__RECORDS PROVIDED__.
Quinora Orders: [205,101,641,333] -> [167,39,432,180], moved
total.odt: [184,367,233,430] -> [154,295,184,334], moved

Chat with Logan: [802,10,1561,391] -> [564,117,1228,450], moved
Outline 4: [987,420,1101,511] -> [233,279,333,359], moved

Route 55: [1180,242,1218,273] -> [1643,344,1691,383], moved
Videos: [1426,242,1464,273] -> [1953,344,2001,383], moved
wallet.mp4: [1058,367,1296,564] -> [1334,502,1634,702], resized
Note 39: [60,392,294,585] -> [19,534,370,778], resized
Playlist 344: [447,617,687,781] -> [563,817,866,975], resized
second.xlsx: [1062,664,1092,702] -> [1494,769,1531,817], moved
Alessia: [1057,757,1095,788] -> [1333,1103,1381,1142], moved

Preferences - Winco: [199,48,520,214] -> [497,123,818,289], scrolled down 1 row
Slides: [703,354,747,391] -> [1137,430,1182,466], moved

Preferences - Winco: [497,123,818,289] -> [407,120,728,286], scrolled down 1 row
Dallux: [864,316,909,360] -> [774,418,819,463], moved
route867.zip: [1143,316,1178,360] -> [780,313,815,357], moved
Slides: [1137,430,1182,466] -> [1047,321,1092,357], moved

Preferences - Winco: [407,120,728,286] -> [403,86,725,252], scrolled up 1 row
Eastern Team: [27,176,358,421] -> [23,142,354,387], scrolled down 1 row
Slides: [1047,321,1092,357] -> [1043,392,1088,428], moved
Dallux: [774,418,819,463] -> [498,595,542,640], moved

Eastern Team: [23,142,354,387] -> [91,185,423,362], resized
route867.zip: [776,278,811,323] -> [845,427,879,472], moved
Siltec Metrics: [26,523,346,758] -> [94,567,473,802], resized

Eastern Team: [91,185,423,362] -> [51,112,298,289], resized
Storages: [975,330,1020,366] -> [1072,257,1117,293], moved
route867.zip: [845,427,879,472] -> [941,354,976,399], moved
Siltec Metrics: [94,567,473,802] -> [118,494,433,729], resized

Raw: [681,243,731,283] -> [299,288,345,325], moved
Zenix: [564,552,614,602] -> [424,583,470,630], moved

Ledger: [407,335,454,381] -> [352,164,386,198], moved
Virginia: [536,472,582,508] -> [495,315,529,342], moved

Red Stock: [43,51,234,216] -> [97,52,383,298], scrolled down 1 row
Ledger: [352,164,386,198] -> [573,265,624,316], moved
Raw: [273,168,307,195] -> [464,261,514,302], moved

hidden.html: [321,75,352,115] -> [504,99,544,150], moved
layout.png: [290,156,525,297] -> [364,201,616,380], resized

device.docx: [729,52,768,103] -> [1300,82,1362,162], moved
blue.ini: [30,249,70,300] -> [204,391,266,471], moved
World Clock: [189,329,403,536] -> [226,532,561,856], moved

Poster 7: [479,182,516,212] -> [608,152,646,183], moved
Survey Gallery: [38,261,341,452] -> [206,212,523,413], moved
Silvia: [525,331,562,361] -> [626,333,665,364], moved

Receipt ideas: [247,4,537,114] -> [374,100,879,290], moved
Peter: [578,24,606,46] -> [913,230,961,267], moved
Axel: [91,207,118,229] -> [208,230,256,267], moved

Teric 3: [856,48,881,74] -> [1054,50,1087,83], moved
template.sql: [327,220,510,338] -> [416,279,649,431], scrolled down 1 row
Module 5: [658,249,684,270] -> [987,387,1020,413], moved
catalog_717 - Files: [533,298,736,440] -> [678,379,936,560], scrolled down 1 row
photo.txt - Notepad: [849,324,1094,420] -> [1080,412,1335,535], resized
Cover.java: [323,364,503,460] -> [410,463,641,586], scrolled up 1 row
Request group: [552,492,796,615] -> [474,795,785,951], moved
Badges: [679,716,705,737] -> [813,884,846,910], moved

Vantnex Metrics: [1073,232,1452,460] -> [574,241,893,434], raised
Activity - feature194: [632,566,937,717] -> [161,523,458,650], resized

__ACTIVITY__. Copy each line of the data above without altering a single character.

__WORKED SOLUTION__.
Quinora Orders: [205,101,641,333] -> [167,39,432,180], moved
total.odt: [184,367,233,430] -> [154,295,184,334], moved

Chat with Logan: [802,10,1561,391] -> [564,117,1228,450], moved
Outline 4: [987,420,1101,511] -> [233,279,333,359], moved

Route 55: [1180,242,1218,273] -> [1643,344,1691,383], moved
Videos: [1426,242,1464,273] -> [1953,344,2001,383], moved
wallet.mp4: [1058,367,1296,564] -> [1334,502,1634,702], resized
Note 39: [60,392,294,585] -> [19,534,370,778], resized
Playlist 344: [447,617,687,781] -> [563,817,866,975], resized
second.xlsx: [1062,664,1092,702] -> [1494,769,1531,817], moved
Alessia: [1057,757,1095,788] -> [1333,1103,1381,1142], moved

Preferences - Winco: [199,48,520,214] -> [497,123,818,289], scrolled down 1 row
Slides: [703,354,747,391] -> [1137,430,1182,466], moved

Preferences - Winco: [497,123,818,289] -> [407,120,728,286], scrolled down 1 row
Dallux: [864,316,909,360] -> [774,418,819,463], moved
route867.zip: [1143,316,1178,360] -> [780,313,815,357], moved
Slides: [1137,430,1182,466] -> [1047,321,1092,357], moved

Preferences - Winco: [407,120,728,286] -> [403,86,725,252], scrolled up 1 row
Eastern Team: [27,176,358,421] -> [23,142,354,387], scrolled down 1 row
Slides: [1047,321,1092,357] -> [1043,392,1088,428], moved
Dallux: [774,418,819,463] -> [498,595,542,640], moved

Eastern Team: [23,142,354,387] -> [91,185,423,362], resized
route867.zip: [776,278,811,323] -> [845,427,879,472], moved
Siltec Metrics: [26,523,346,758] -> [94,567,473,802], resized

Eastern Team: [91,185,423,362] -> [51,112,298,289], resized
Storages: [975,330,1020,366] -> [1072,257,1117,293], moved
route867.zip: [845,427,879,472] -> [941,354,976,399], moved
Siltec Metrics: [94,567,473,802] -> [118,494,433,729], resized

Raw: [681,243,731,283] -> [299,288,345,325], moved
Zenix: [564,552,614,602] -> [424,583,470,630], moved

Ledger: [407,335,454,381] -> [352,164,386,198], moved
Virginia: [536,472,582,508] -> [495,315,529,342], moved

Red Stock: [43,51,234,216] -> [97,52,383,298], scrolled down 1 row
Ledger: [352,164,386,198] -> [573,265,624,316], moved
Raw: [273,168,307,195] -> [464,261,514,302], moved

hidden.html: [321,75,352,115] -> [504,99,544,150], moved
layout.png: [290,156,525,297] -> [364,201,616,380], resized

device.docx: [729,52,768,103] -> [1300,82,1362,162], moved
blue.ini: [30,249,70,300] -> [204,391,266,471], moved
World Clock: [189,329,403,536] -> [226,532,561,856], moved

Poster 7: [479,182,516,212] -> [608,152,646,183], moved
Survey Gallery: [38,261,341,452] -> [206,212,523,413], moved
Silvia: [525,331,562,361] -> [626,333,665,364], moved

Receipt ideas: [247,4,537,114] -> [374,100,879,290], moved
Peter: [578,24,606,46] -> [913,230,961,267], moved
Axel: [91,207,118,229] -> [208,230,256,267], moved

Teric 3: [856,48,881,74] -> [1054,50,1087,83], moved
template.sql: [327,220,510,338] -> [416,279,649,431], scrolled down 1 row
Module 5: [658,249,684,270] -> [987,387,1020,413], moved
catalog_717 - Files: [533,298,736,440] -> [678,379,936,560], scrolled down 1 row
photo.txt - Notepad: [849,324,1094,420] -> [1080,412,1335,535], resized
Cover.java: [323,364,503,460] -> [410,463,641,586], scrolled up 1 row
Request group: [552,492,796,615] -> [474,795,785,951], moved
Badges: [679,716,705,737] -> [813,884,846,910], moved

Vantnex Metrics: [1073,232,1452,460] -> [574,241,893,434], raised
Activity - feature194: [632,566,937,717] -> [161,523,458,650], resized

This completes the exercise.